■ Exercise: Wherever "star" appears in a line of the listing, report that line.

■ Task material:

——————

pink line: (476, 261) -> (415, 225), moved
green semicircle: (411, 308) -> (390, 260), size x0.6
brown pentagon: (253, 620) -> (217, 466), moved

——————

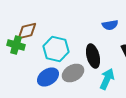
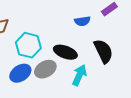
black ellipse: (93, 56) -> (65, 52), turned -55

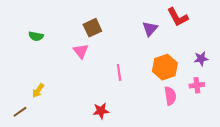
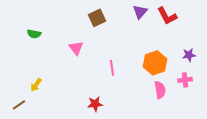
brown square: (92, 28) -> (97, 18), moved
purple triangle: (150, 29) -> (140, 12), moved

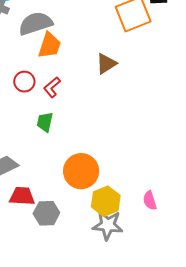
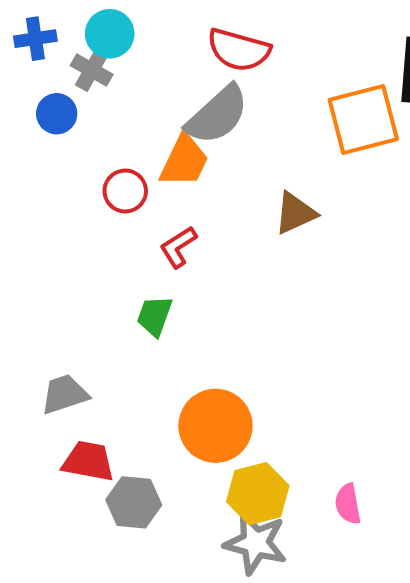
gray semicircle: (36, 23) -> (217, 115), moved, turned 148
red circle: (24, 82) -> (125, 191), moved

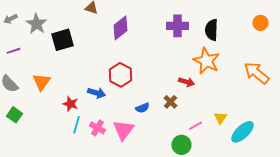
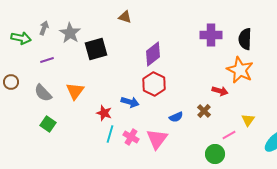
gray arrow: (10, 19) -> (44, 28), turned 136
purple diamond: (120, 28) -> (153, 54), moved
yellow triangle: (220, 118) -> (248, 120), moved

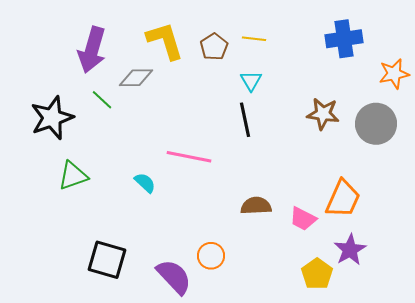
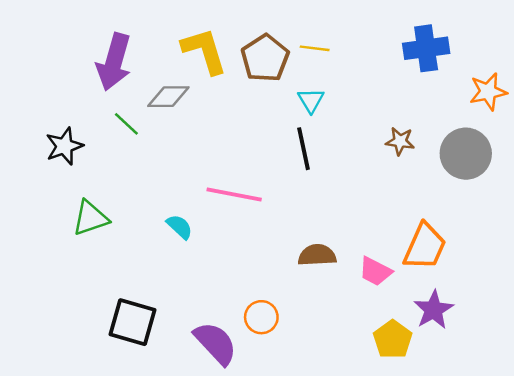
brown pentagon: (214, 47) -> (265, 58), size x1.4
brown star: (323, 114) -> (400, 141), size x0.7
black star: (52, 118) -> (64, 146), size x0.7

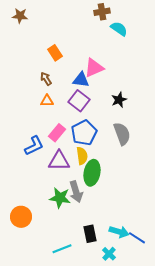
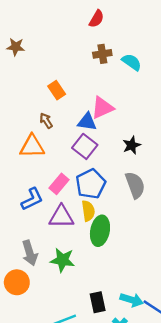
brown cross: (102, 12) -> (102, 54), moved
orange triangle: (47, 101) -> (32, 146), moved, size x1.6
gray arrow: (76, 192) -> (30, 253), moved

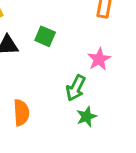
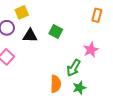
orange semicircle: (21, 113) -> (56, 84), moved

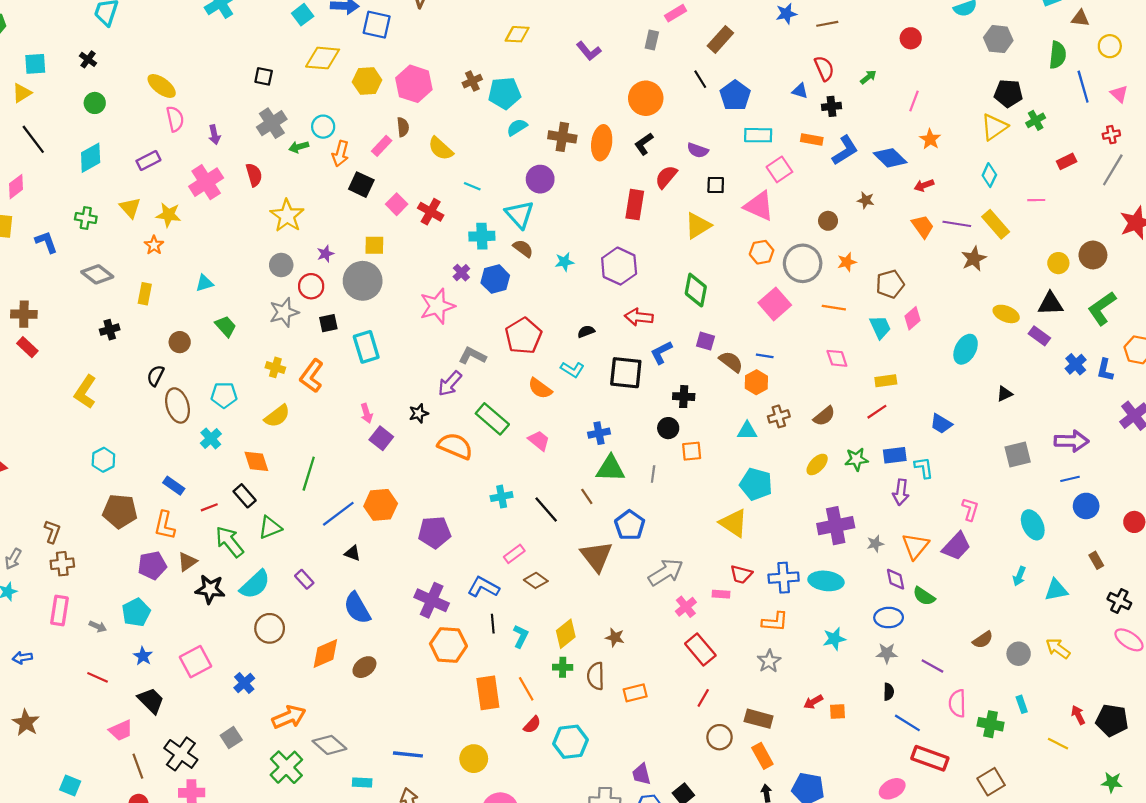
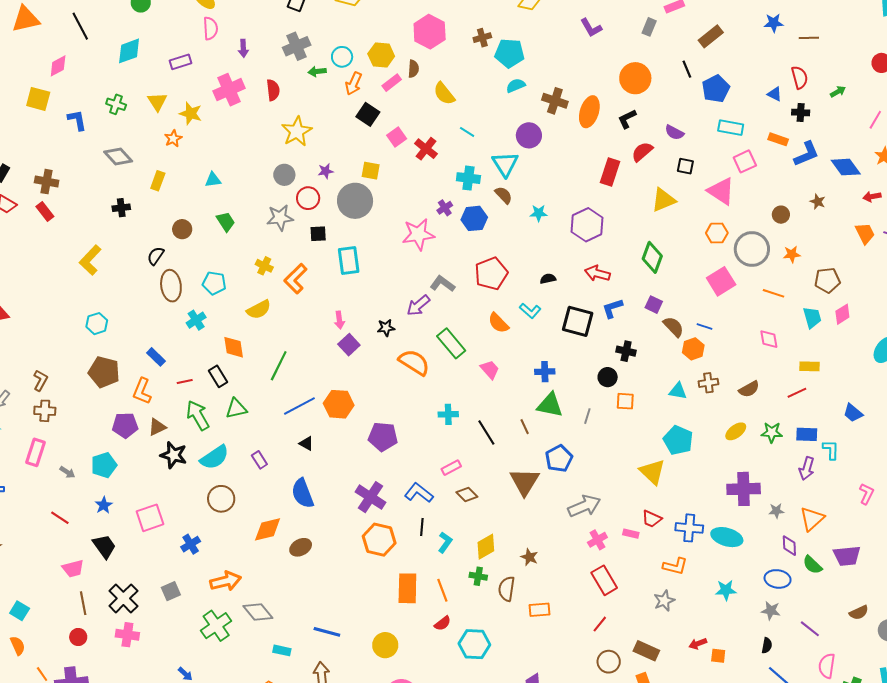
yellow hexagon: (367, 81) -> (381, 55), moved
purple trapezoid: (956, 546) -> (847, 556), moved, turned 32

——————

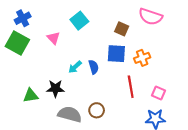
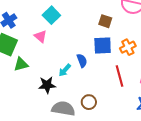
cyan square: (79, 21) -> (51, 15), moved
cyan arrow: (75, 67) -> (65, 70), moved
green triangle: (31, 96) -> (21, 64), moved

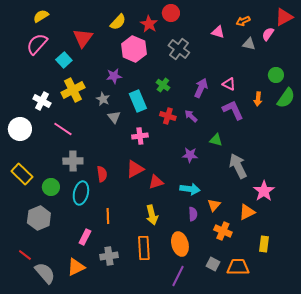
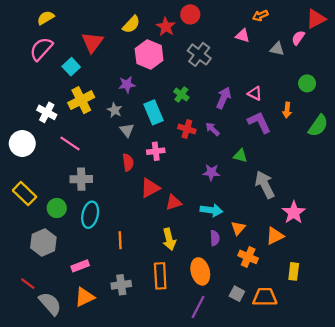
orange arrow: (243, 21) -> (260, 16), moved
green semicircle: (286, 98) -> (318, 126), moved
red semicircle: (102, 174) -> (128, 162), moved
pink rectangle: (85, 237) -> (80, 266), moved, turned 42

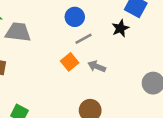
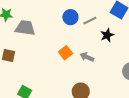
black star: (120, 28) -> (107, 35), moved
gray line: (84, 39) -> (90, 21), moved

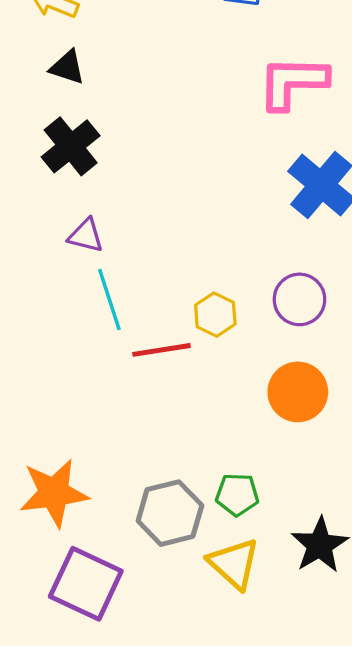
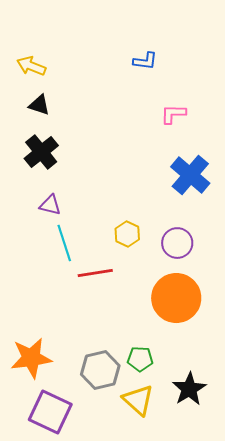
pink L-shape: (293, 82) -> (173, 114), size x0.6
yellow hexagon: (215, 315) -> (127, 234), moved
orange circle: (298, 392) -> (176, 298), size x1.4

——————

■ Reply to the exercise:
brown star: (323, 114) -> (400, 141), size x0.7
black star: (52, 118) -> (64, 146), size x0.7
black star: (120, 28) -> (107, 35), moved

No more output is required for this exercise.